%%
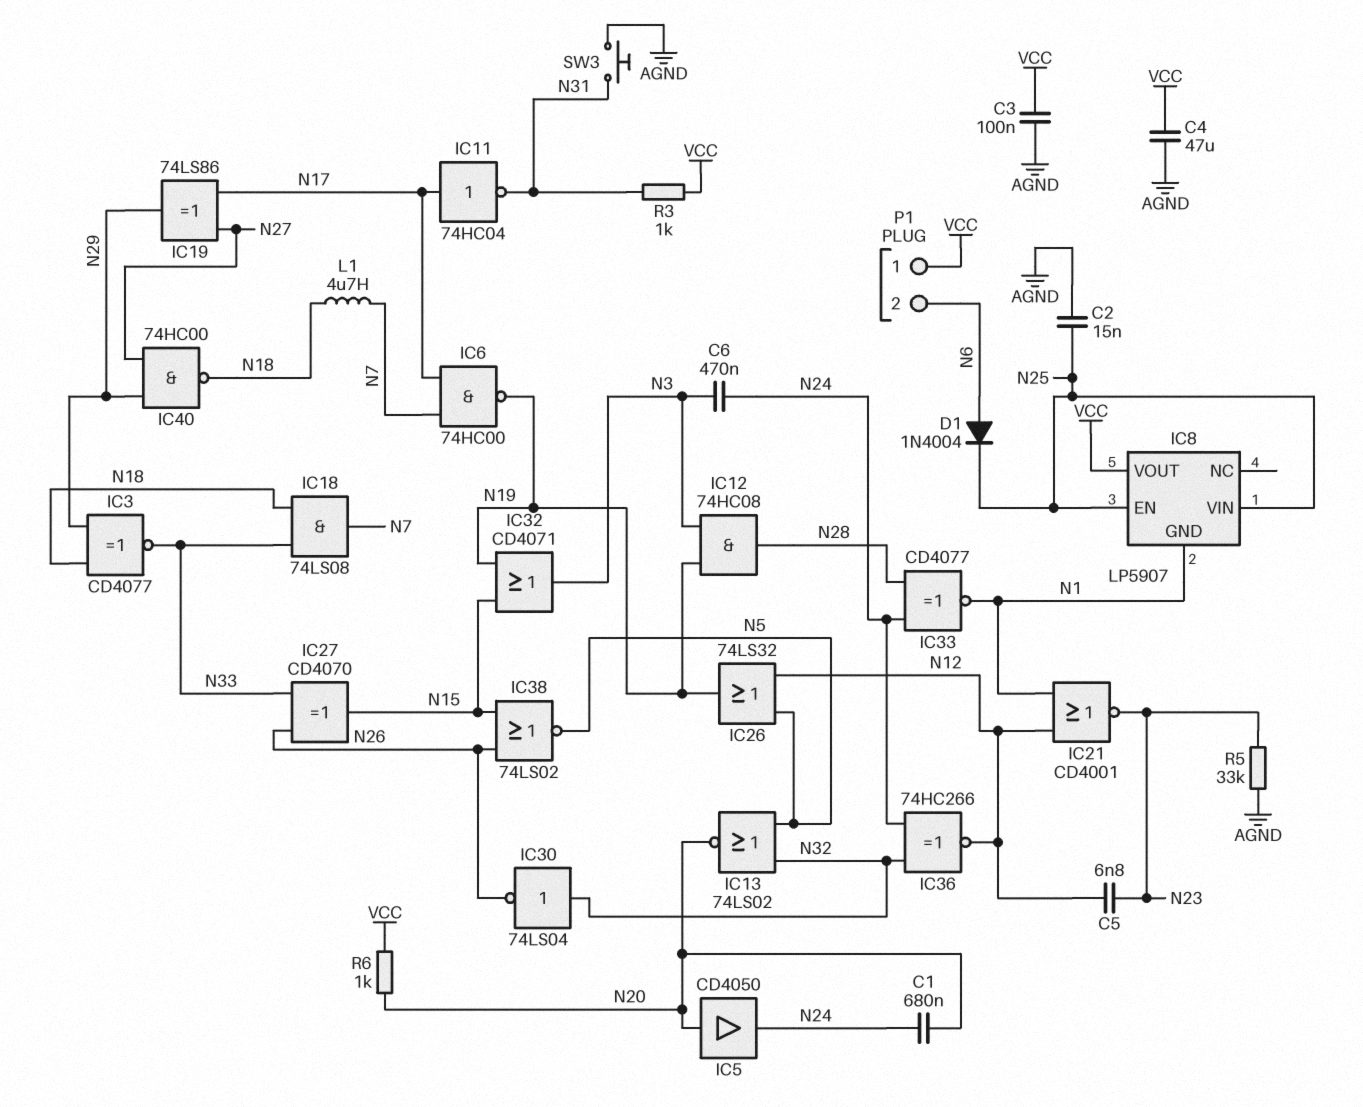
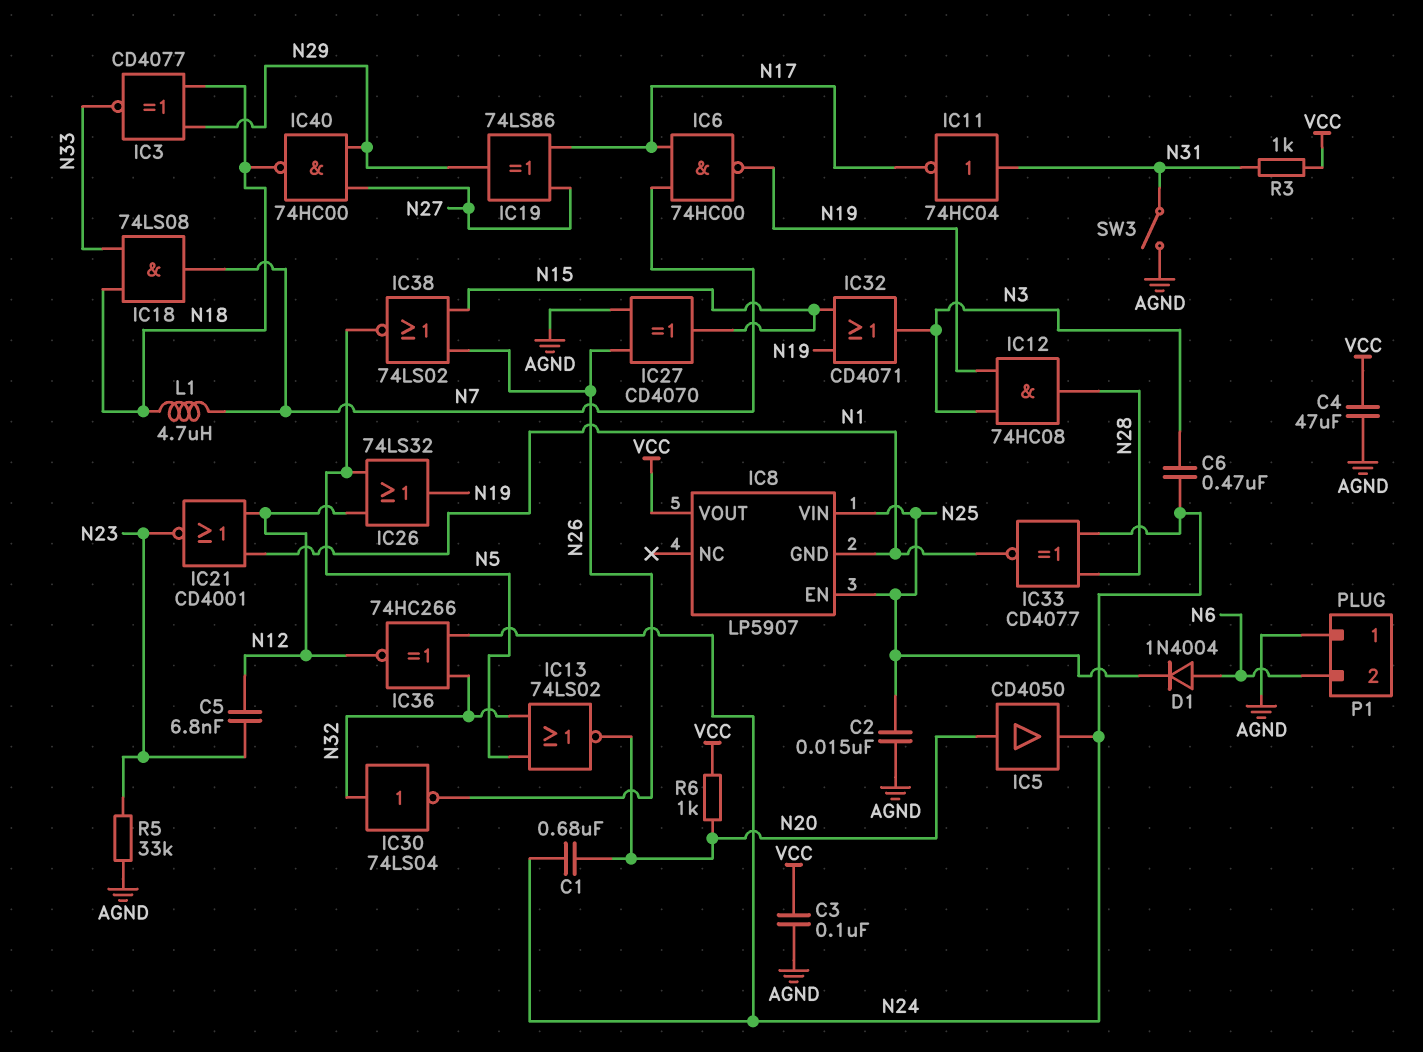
IC11: NOT 74HC04 (in N17, out N31) -> NOT 74HC04 (in N31, out N17)
IC27: XOR CD4070 (in N26, in N33, out N15) -> XOR CD4070 (in AGND, in N26, out N15)
P1 pin 1: VCC -> AGND
SW3: button (AGND, N31) -> switch (AGND, N31)

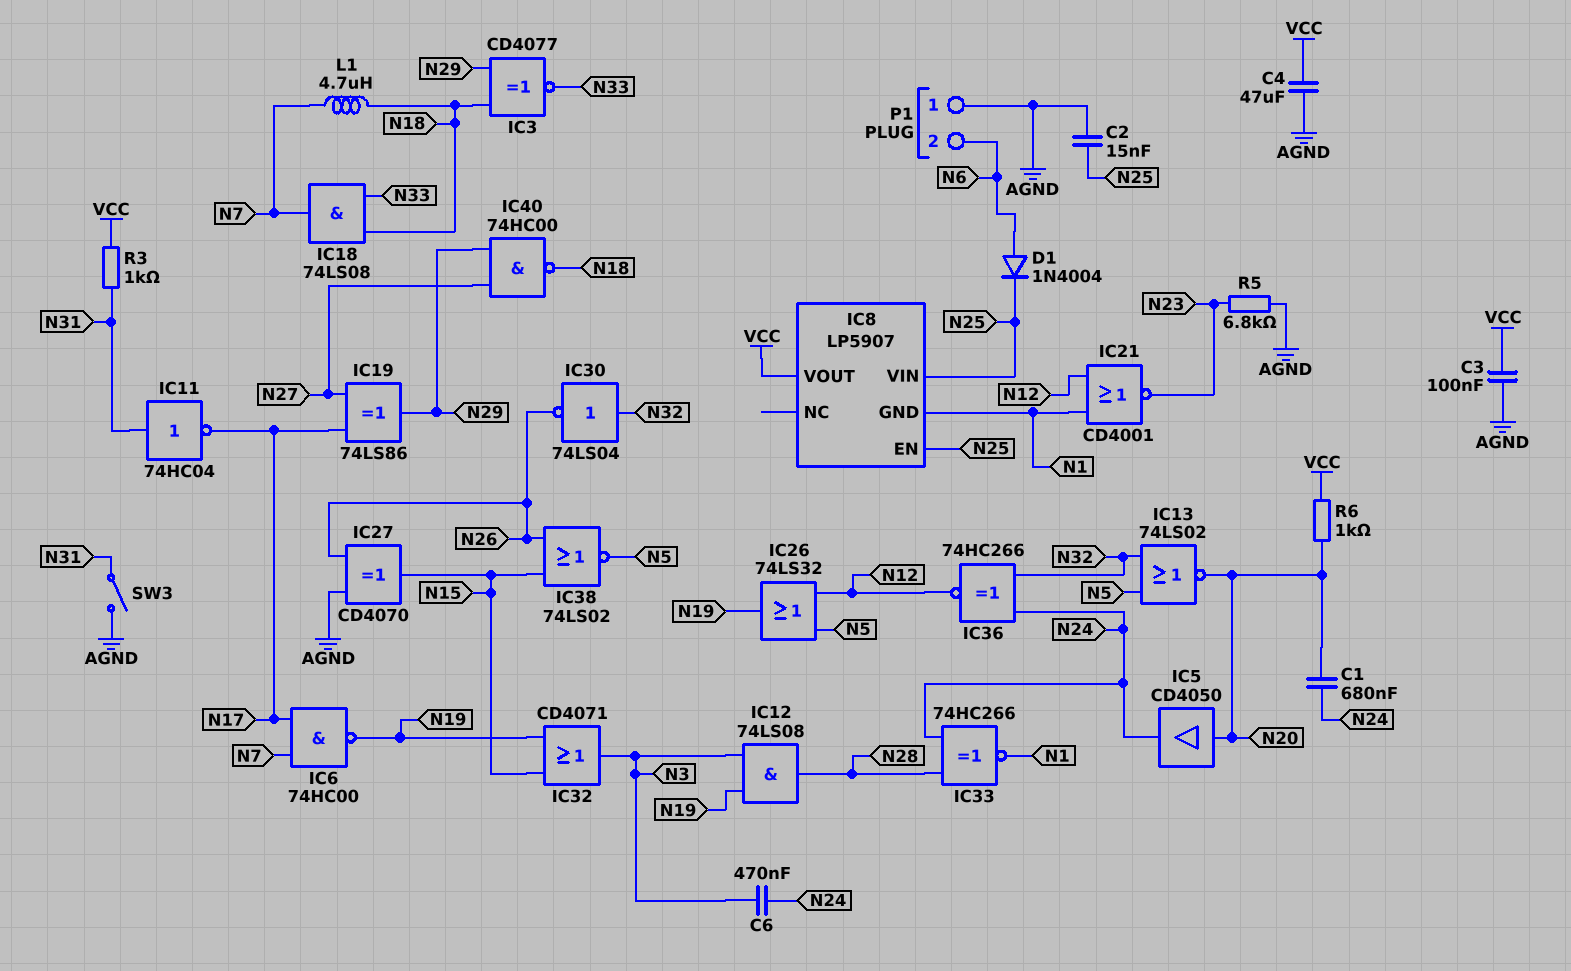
C5: 6.8nF (N12, N23) -> none
IC12: AND 74HC08 (in N3, in N19, out N28) -> AND 74LS08 (in N3, in N19, out N28)
IC33: XNOR CD4077 (in N24, in N28, out N1) -> XNOR 74HC266 (in N24, in N28, out N1)
R5: 33k (AGND, N23) -> 6.8k (AGND, N23)

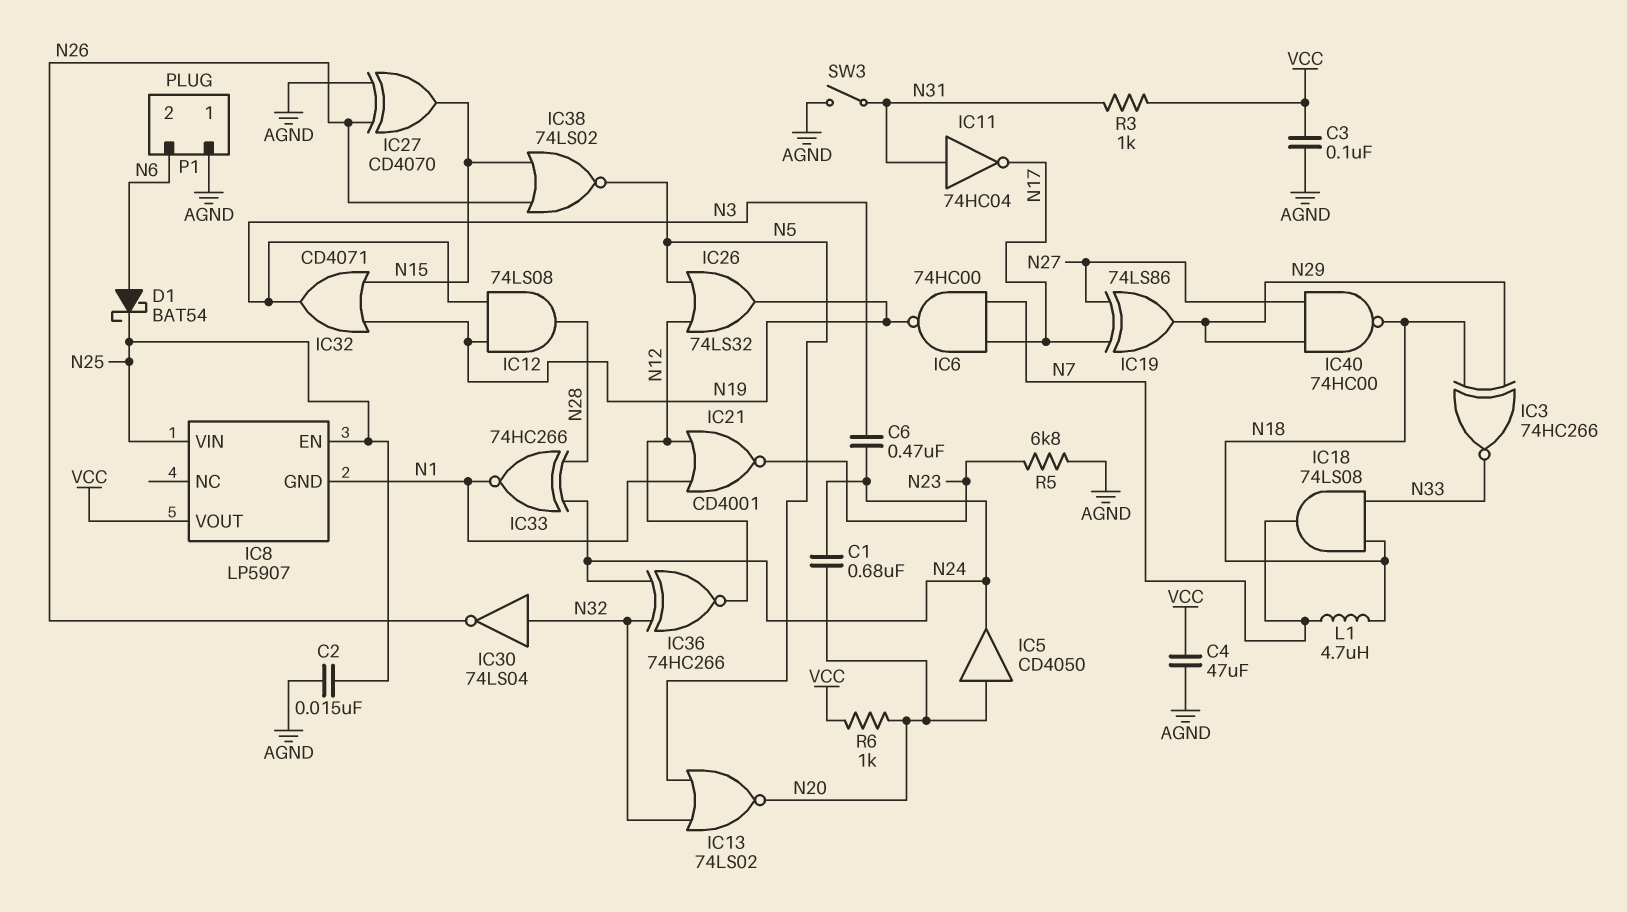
D1: diode 1N4004 (A N6, K N25) -> schottky BAT54 (A N6, K N25)
IC3: XNOR CD4077 (in N18, in N29, out N33) -> XNOR 74HC266 (in N18, in N29, out N33)

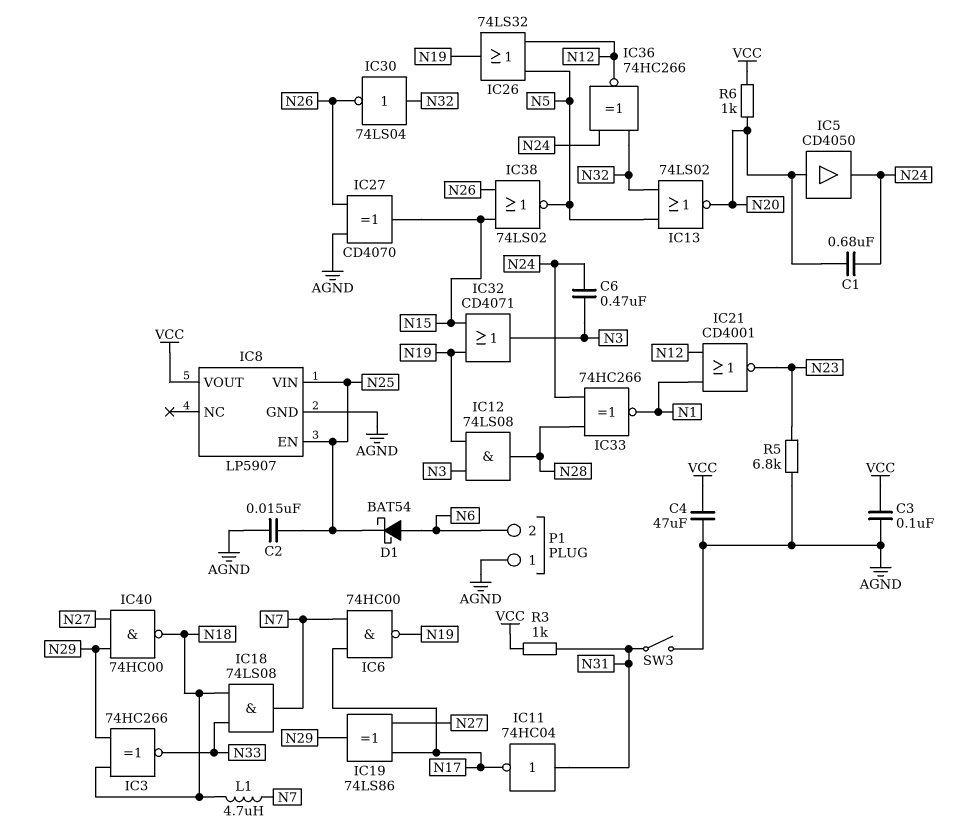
IC8 pin GND: N1 -> AGND

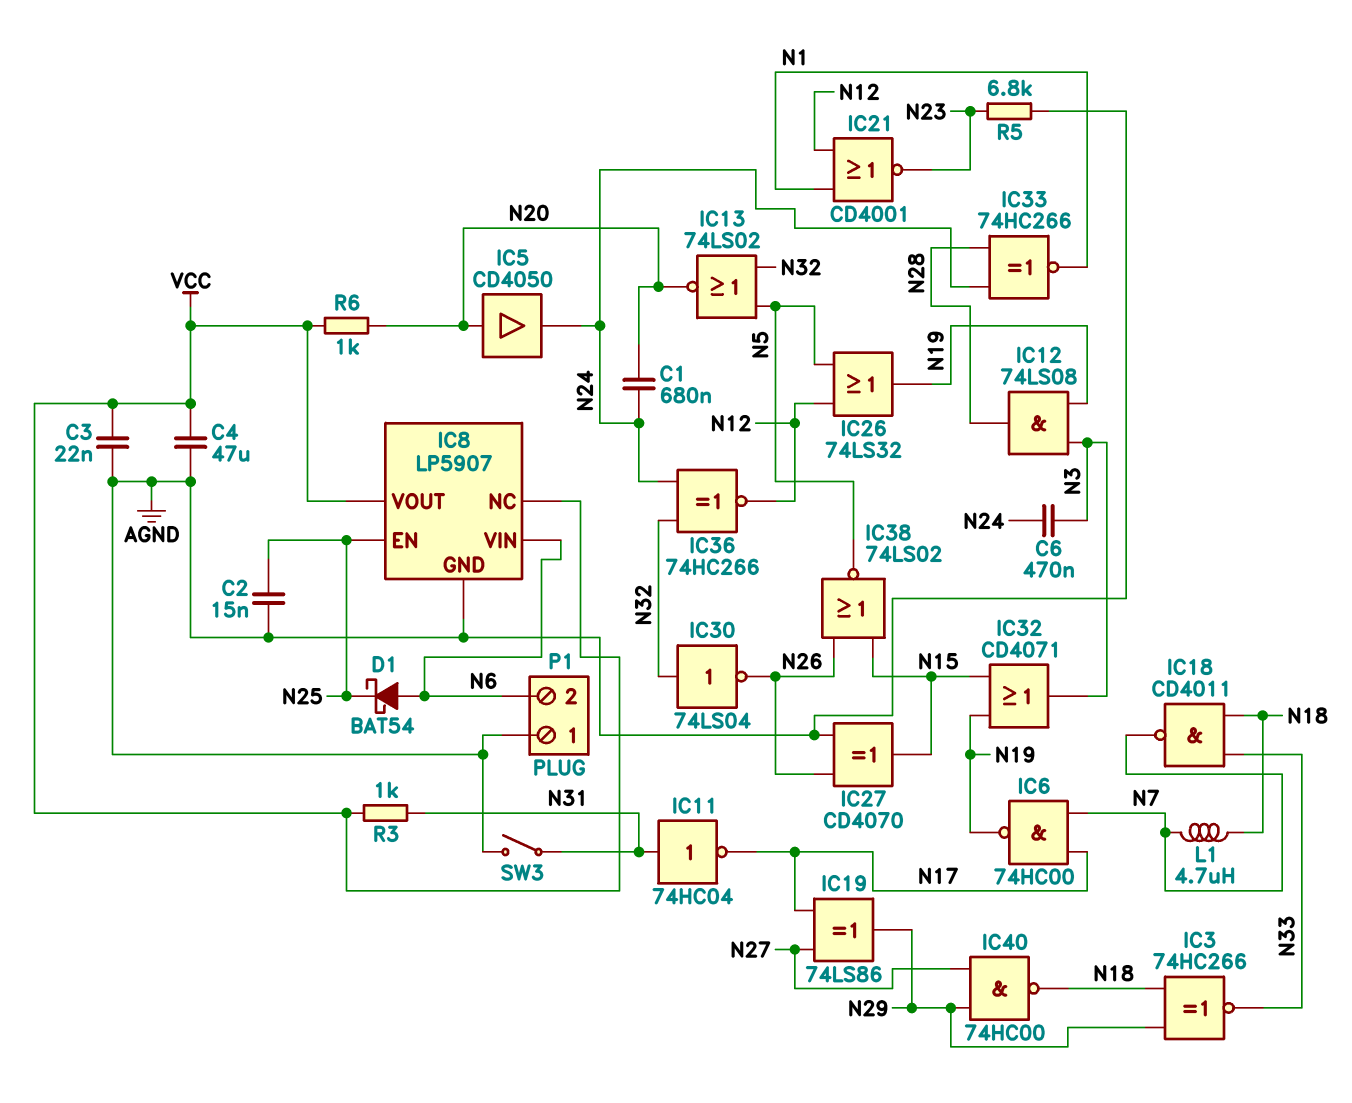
C3: 100nF (AGND, VCC) -> 22nF (AGND, VCC)
IC8 pin NC: none -> VCC
IC8 pin VIN: N25 -> N6
IC18: AND 74LS08 (in N18, in N33, out N7) -> NAND CD4011 (in N18, in N33, out N7)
%%
TASK TO CARRY OUT >>
Whenever a line of the material above contains the string "XNOR", copy that line out.

EXPECTED OUTPUT >>
IC33: XNOR CD4077 (in N24, in N28, out N1) -> XNOR 74HC266 (in N24, in N28, out N1)
IC3: XNOR CD4077 (in N18, in N29, out N33) -> XNOR 74HC266 (in N18, in N29, out N33)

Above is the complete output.